#### [AIM OF THE TASK]
Can you copy every line of the records below word for word, leaving the pictures out of your answer?

#### [INFORMATION PROVIDED]

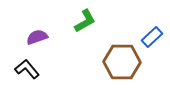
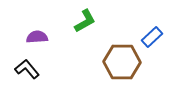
purple semicircle: rotated 15 degrees clockwise
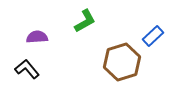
blue rectangle: moved 1 px right, 1 px up
brown hexagon: rotated 18 degrees counterclockwise
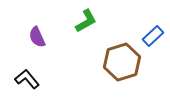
green L-shape: moved 1 px right
purple semicircle: rotated 110 degrees counterclockwise
black L-shape: moved 10 px down
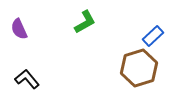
green L-shape: moved 1 px left, 1 px down
purple semicircle: moved 18 px left, 8 px up
brown hexagon: moved 17 px right, 6 px down
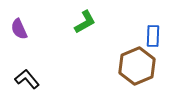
blue rectangle: rotated 45 degrees counterclockwise
brown hexagon: moved 2 px left, 2 px up; rotated 6 degrees counterclockwise
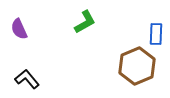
blue rectangle: moved 3 px right, 2 px up
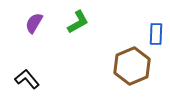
green L-shape: moved 7 px left
purple semicircle: moved 15 px right, 6 px up; rotated 55 degrees clockwise
brown hexagon: moved 5 px left
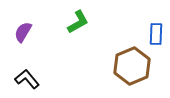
purple semicircle: moved 11 px left, 9 px down
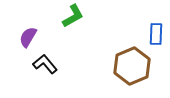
green L-shape: moved 5 px left, 6 px up
purple semicircle: moved 5 px right, 5 px down
black L-shape: moved 18 px right, 15 px up
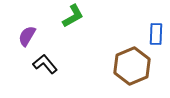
purple semicircle: moved 1 px left, 1 px up
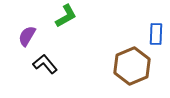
green L-shape: moved 7 px left
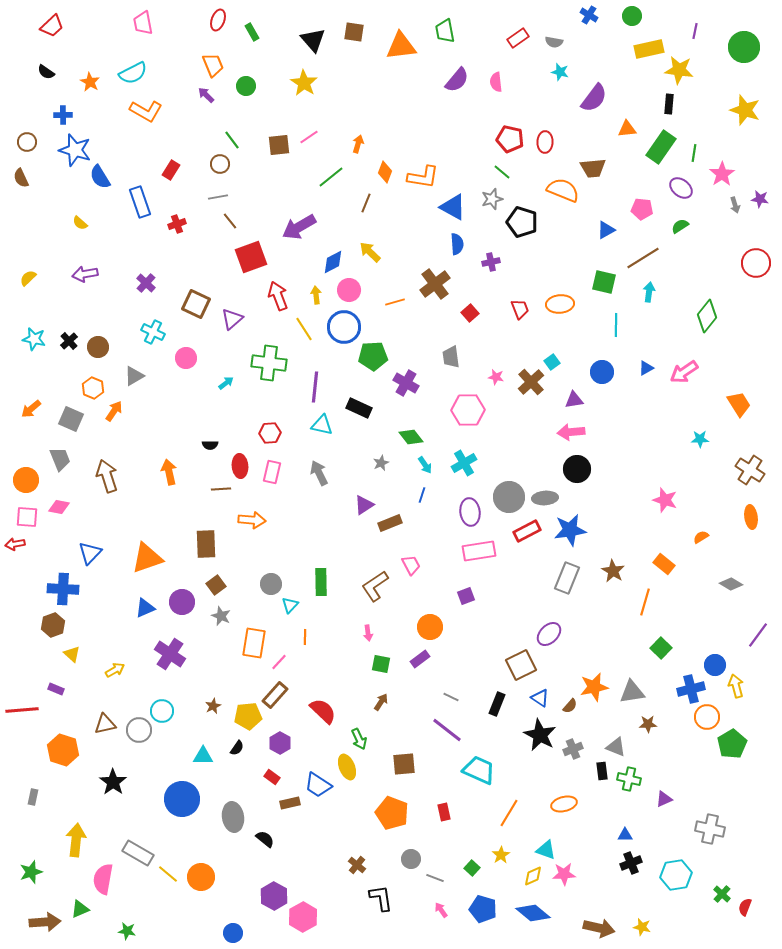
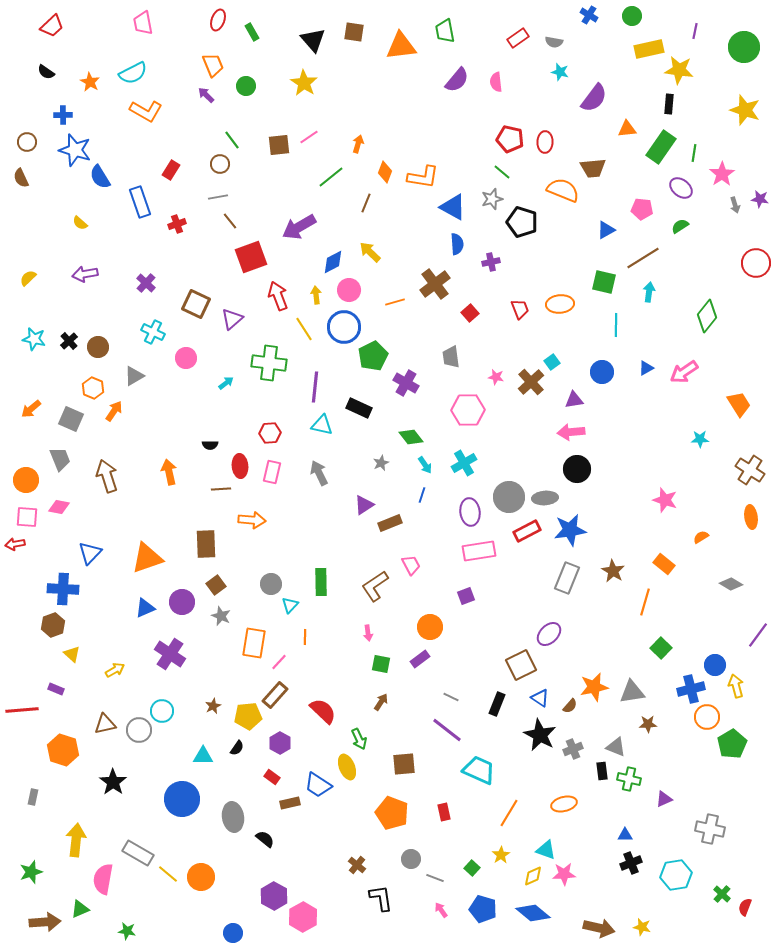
green pentagon at (373, 356): rotated 24 degrees counterclockwise
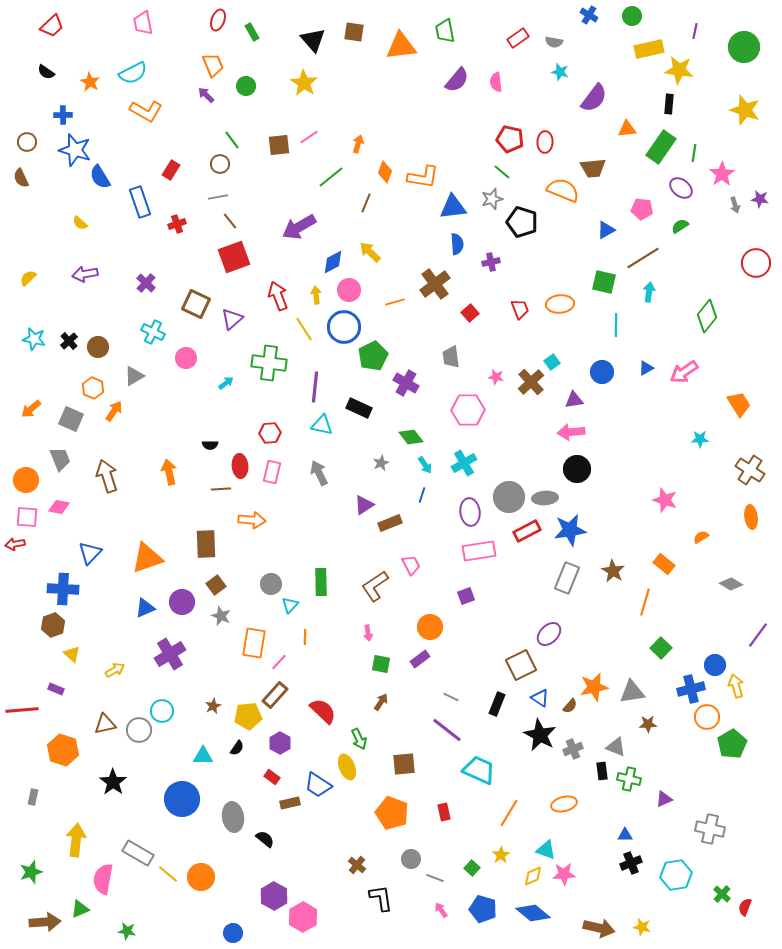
blue triangle at (453, 207): rotated 36 degrees counterclockwise
red square at (251, 257): moved 17 px left
purple cross at (170, 654): rotated 24 degrees clockwise
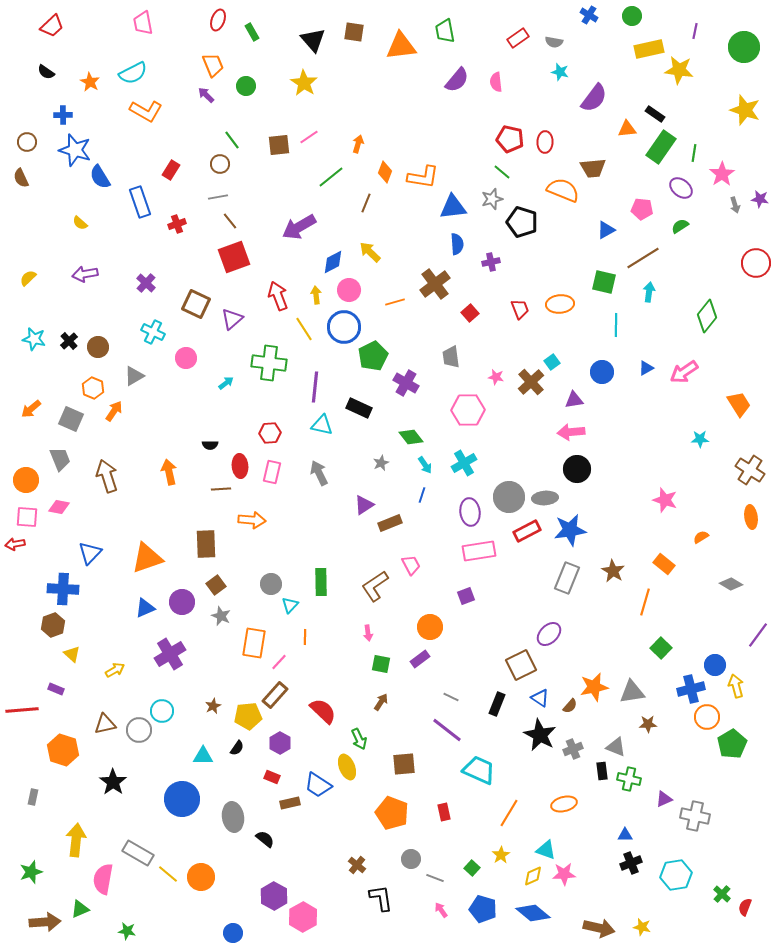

#### [OUTPUT OF THE EXERCISE]
purple semicircle: rotated 15 degrees clockwise
blue rectangle: moved 1 px right, 1 px up
brown hexagon: rotated 18 degrees counterclockwise
green L-shape: moved 1 px right
purple semicircle: rotated 110 degrees counterclockwise
black L-shape: moved 10 px down
green L-shape: moved 1 px left, 1 px down
purple semicircle: moved 18 px left, 8 px up
brown hexagon: moved 17 px right, 6 px down
blue rectangle: rotated 45 degrees counterclockwise
brown hexagon: moved 2 px left, 2 px up; rotated 6 degrees counterclockwise
blue rectangle: moved 3 px right, 2 px up
green L-shape: moved 7 px left
purple semicircle: moved 15 px right, 6 px up; rotated 55 degrees clockwise
brown hexagon: moved 5 px left
purple semicircle: moved 11 px left, 9 px down
green L-shape: moved 5 px left, 6 px up
purple semicircle: moved 5 px right, 5 px down
black L-shape: moved 18 px right, 15 px up
purple semicircle: moved 1 px left, 1 px up
green L-shape: moved 7 px left
green pentagon at (373, 356): rotated 24 degrees counterclockwise
blue triangle at (453, 207): rotated 36 degrees counterclockwise
red square at (251, 257): moved 17 px left
purple cross at (170, 654): rotated 24 degrees clockwise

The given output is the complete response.